Raw data START

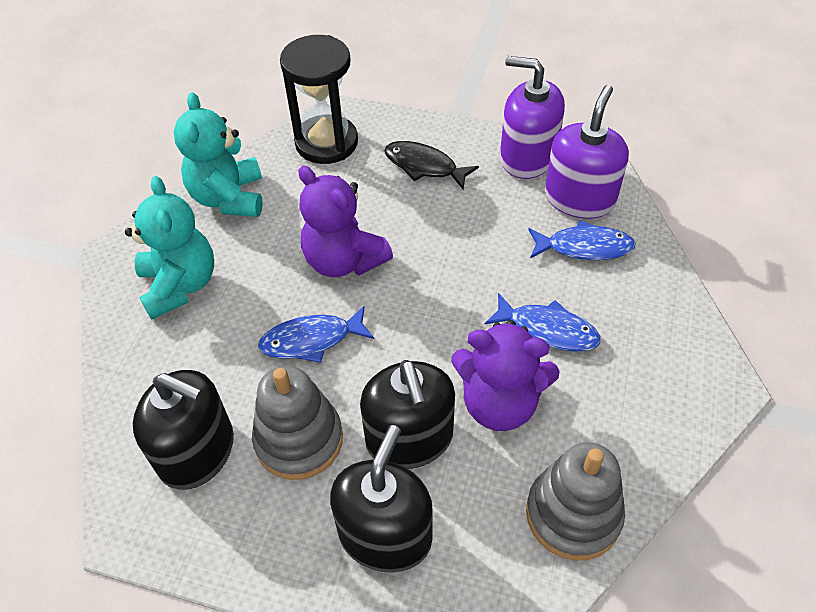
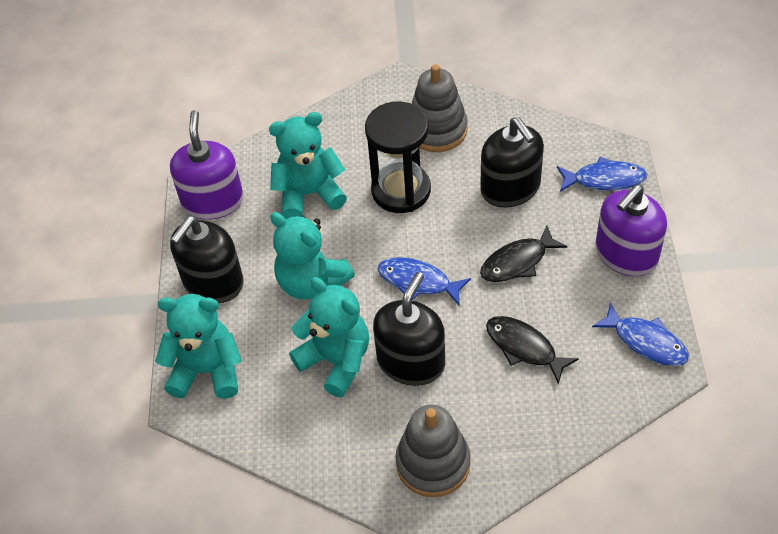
black fish: 1 -> 2
purple teddy bear: 2 -> 0
turquoise teddy bear: 2 -> 4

Raw data END

Task to complete: Please print the listing above again word for word, without its pictures.

Answer to the exercise:
black fish: 1 -> 2
purple teddy bear: 2 -> 0
turquoise teddy bear: 2 -> 4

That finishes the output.